Segment Start: Listed records

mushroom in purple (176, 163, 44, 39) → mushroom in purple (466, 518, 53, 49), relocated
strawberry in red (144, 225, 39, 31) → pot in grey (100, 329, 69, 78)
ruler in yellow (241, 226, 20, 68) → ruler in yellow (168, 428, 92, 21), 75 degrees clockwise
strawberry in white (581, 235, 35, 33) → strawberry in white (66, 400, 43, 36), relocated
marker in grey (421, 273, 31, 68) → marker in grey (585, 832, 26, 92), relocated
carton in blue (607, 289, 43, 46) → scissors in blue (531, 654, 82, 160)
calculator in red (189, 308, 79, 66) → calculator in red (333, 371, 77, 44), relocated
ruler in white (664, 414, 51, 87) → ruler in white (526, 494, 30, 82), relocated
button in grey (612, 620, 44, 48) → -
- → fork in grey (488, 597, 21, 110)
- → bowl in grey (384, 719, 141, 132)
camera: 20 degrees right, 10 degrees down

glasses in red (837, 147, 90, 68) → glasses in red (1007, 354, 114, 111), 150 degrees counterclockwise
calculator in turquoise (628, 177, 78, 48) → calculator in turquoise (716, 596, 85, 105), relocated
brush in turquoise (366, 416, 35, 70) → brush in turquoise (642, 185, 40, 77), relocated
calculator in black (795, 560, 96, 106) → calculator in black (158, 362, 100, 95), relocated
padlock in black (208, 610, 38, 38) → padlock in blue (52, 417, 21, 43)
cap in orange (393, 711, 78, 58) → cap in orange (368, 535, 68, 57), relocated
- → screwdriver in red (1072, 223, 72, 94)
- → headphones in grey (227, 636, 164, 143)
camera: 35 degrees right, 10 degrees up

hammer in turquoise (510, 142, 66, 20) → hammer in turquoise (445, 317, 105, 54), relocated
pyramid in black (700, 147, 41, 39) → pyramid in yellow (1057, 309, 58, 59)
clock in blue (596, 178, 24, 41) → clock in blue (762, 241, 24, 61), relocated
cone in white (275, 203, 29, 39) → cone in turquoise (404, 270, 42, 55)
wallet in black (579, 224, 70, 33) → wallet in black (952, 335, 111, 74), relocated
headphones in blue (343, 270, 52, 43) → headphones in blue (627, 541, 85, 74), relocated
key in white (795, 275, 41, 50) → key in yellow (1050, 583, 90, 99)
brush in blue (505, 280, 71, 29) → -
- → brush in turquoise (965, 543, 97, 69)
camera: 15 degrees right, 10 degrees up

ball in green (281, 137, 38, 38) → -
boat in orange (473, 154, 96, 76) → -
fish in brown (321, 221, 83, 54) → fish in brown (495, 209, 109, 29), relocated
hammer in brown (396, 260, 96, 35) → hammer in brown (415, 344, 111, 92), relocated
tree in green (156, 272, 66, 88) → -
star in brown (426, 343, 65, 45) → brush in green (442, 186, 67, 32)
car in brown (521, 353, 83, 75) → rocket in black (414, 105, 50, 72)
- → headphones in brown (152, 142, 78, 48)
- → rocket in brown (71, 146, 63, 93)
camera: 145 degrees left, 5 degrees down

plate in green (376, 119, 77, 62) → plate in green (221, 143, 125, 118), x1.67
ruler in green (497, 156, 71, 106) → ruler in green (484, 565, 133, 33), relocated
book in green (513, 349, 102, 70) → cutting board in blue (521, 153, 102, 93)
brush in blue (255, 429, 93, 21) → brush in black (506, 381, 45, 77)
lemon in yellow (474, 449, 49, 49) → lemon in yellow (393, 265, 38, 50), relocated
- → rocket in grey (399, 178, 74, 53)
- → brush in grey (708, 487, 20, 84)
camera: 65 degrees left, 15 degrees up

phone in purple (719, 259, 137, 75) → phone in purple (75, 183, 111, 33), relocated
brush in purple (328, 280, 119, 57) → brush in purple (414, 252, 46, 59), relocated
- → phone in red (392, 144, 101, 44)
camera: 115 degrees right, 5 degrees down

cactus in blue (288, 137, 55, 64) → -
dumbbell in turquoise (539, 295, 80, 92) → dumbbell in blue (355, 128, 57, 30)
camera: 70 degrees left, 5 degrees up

Segment End: Listed records

• Work task: Once you reach the line with "strawberry in white (581, 235, 35, 33)" in the data above, copy it and every line after it exactly, up to and including the line with "- → bowl in grey (384, 719, 141, 132)".

• Problem solution:
strawberry in white (581, 235, 35, 33) → strawberry in white (66, 400, 43, 36), relocated
marker in grey (421, 273, 31, 68) → marker in grey (585, 832, 26, 92), relocated
carton in blue (607, 289, 43, 46) → scissors in blue (531, 654, 82, 160)
calculator in red (189, 308, 79, 66) → calculator in red (333, 371, 77, 44), relocated
ruler in white (664, 414, 51, 87) → ruler in white (526, 494, 30, 82), relocated
button in grey (612, 620, 44, 48) → -
- → fork in grey (488, 597, 21, 110)
- → bowl in grey (384, 719, 141, 132)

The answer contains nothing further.